# TASK TO CARRY OUT:
A verbatim copy of the full data, with no pictures, is the expected answer.

# SUPPLIED MATERIAL:
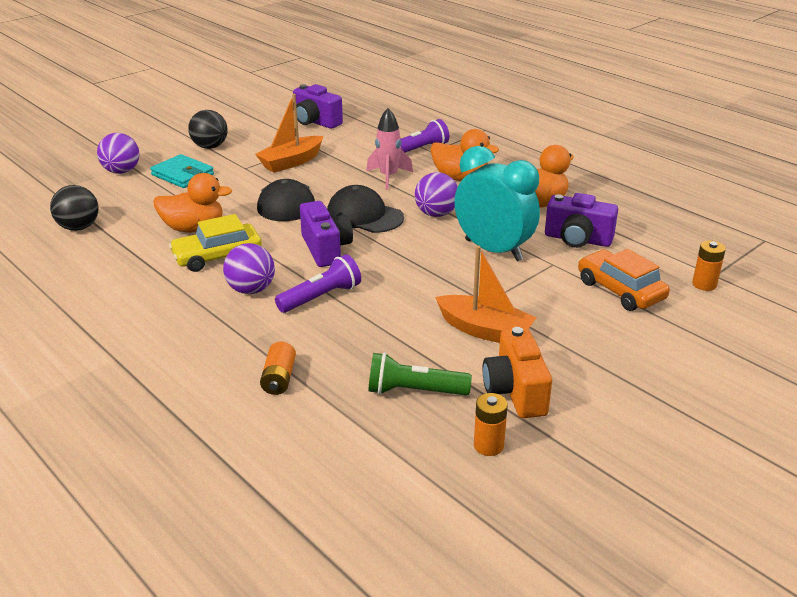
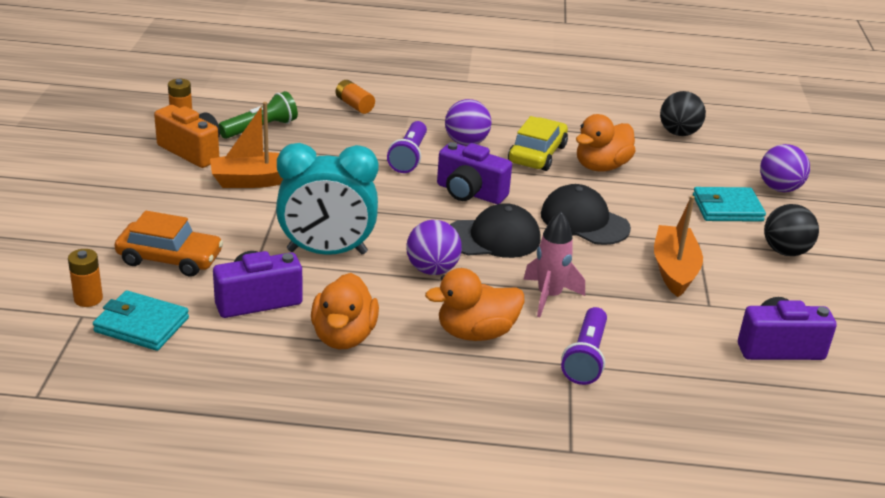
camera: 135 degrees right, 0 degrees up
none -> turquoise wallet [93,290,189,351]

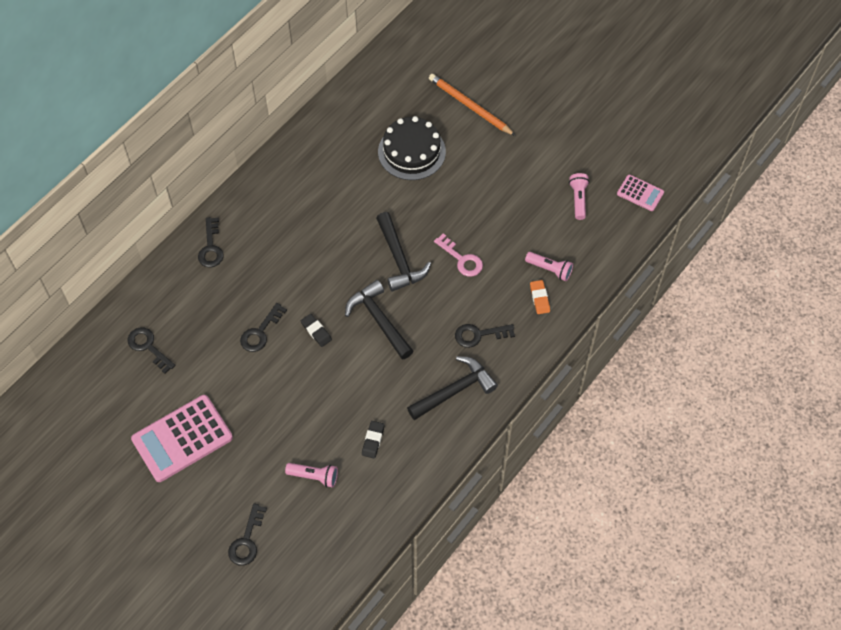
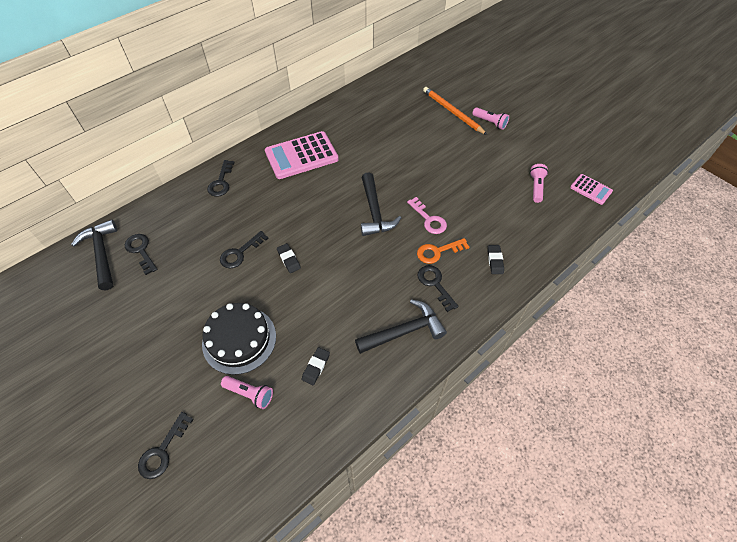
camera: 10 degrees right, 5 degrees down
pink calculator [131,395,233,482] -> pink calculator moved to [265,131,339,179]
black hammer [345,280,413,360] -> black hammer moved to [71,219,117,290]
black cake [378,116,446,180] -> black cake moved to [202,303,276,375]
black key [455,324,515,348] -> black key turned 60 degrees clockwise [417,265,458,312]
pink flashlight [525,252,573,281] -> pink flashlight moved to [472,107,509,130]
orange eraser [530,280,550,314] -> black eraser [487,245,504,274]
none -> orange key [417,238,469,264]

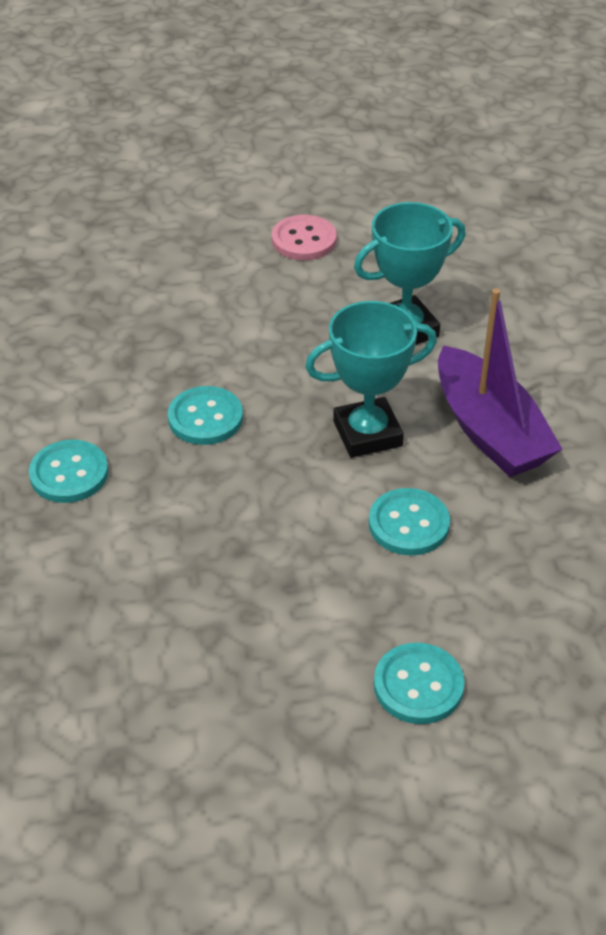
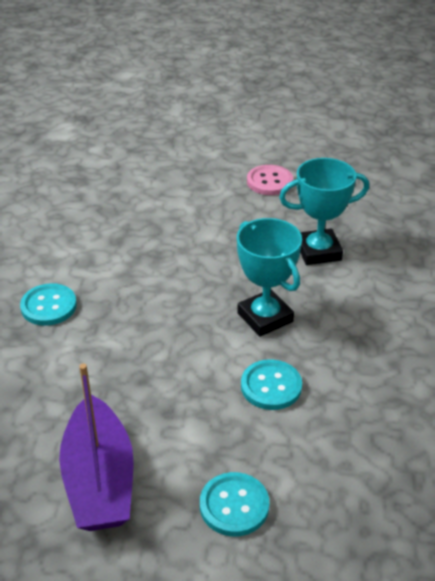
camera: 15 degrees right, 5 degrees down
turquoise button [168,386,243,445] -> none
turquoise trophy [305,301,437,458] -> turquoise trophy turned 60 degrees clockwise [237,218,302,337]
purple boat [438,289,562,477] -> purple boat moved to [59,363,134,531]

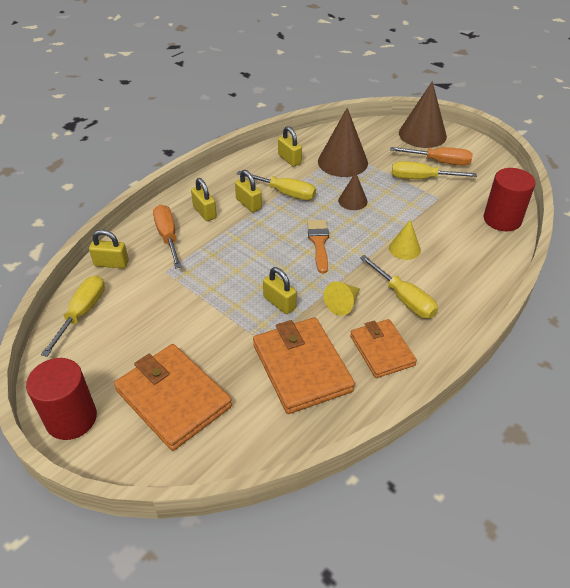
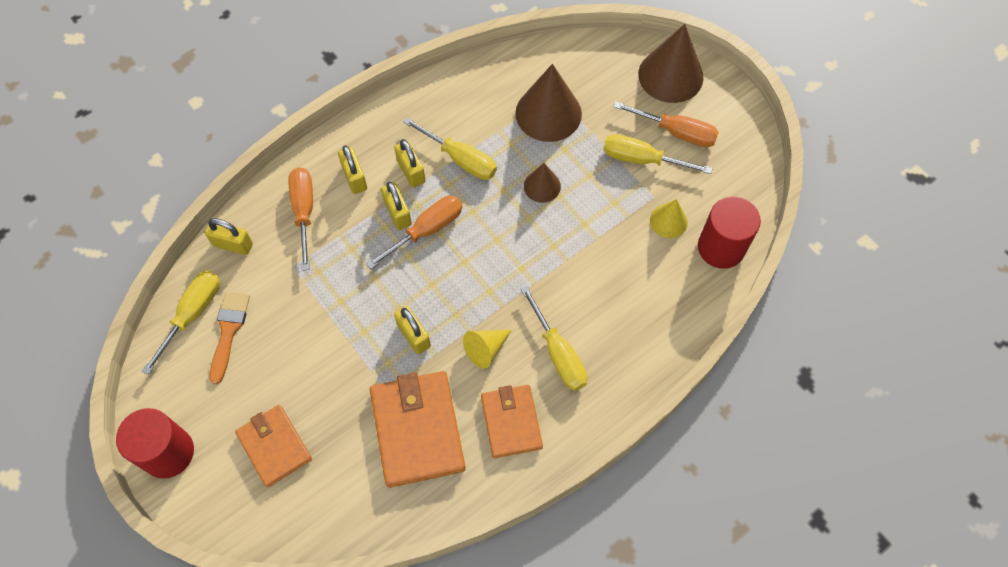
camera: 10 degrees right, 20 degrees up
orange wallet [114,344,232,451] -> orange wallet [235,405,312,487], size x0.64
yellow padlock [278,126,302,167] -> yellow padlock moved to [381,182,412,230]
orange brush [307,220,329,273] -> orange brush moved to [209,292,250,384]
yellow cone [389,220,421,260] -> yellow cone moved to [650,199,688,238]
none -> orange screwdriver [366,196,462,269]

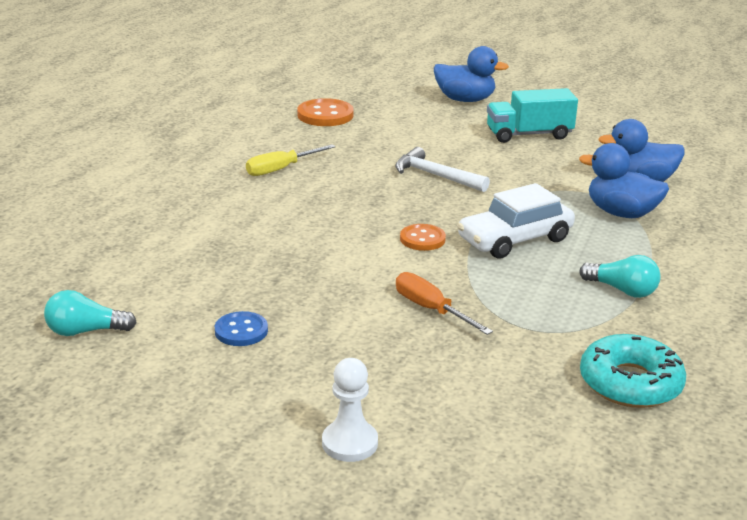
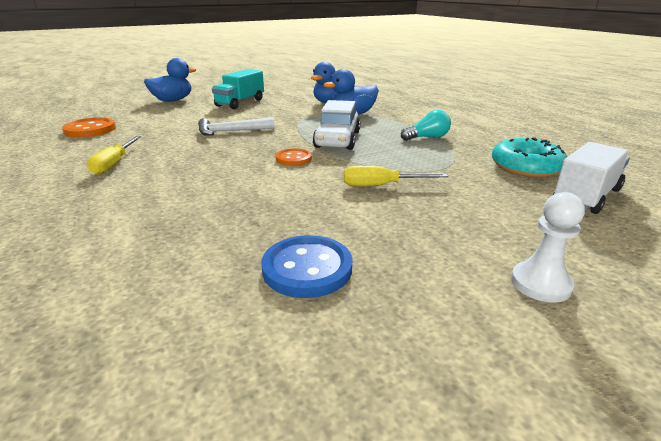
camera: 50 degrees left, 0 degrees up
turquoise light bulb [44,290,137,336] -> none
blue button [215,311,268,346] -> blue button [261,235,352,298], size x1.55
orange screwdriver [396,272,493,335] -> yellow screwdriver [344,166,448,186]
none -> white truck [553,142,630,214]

# RESPONSE TO THIS TASK:
camera: 135 degrees right, 0 degrees up
none -> turquoise wallet [93,290,189,351]

camera: 10 degrees right, 5 degrees down
pink calculator [131,395,233,482] -> pink calculator moved to [265,131,339,179]
black hammer [345,280,413,360] -> black hammer moved to [71,219,117,290]
black cake [378,116,446,180] -> black cake moved to [202,303,276,375]
black key [455,324,515,348] -> black key turned 60 degrees clockwise [417,265,458,312]
pink flashlight [525,252,573,281] -> pink flashlight moved to [472,107,509,130]
orange eraser [530,280,550,314] -> black eraser [487,245,504,274]
none -> orange key [417,238,469,264]

camera: 15 degrees right, 5 degrees down
turquoise button [168,386,243,445] -> none
turquoise trophy [305,301,437,458] -> turquoise trophy turned 60 degrees clockwise [237,218,302,337]
purple boat [438,289,562,477] -> purple boat moved to [59,363,134,531]

camera: 10 degrees right, 20 degrees up
orange wallet [114,344,232,451] -> orange wallet [235,405,312,487], size x0.64
yellow padlock [278,126,302,167] -> yellow padlock moved to [381,182,412,230]
orange brush [307,220,329,273] -> orange brush moved to [209,292,250,384]
yellow cone [389,220,421,260] -> yellow cone moved to [650,199,688,238]
none -> orange screwdriver [366,196,462,269]

camera: 50 degrees left, 0 degrees up
turquoise light bulb [44,290,137,336] -> none
blue button [215,311,268,346] -> blue button [261,235,352,298], size x1.55
orange screwdriver [396,272,493,335] -> yellow screwdriver [344,166,448,186]
none -> white truck [553,142,630,214]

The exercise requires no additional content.